**What is being asked:** Narrow the data below down to the lines containing "cactus".

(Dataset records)
═══

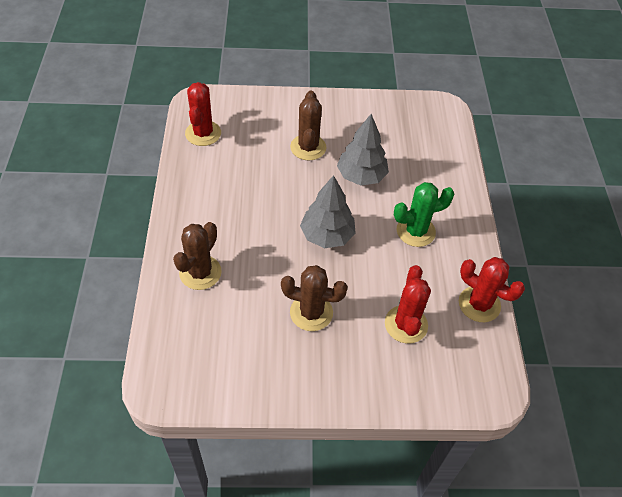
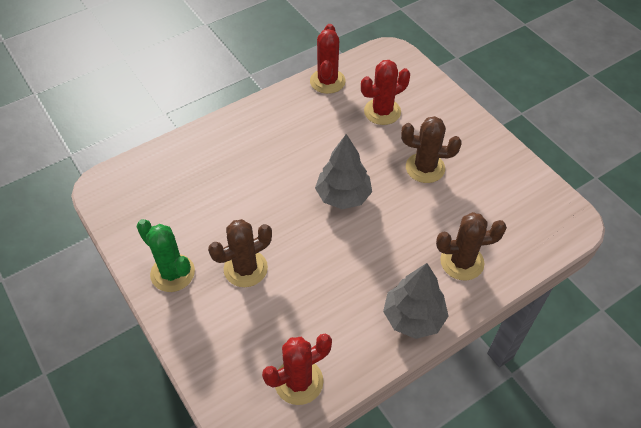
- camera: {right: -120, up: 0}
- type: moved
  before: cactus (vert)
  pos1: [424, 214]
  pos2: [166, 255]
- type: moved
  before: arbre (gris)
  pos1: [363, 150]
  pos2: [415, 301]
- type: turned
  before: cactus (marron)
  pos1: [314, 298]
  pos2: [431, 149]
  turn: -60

═══

**Answer below:**
  before: cactus (vert)
  before: cactus (marron)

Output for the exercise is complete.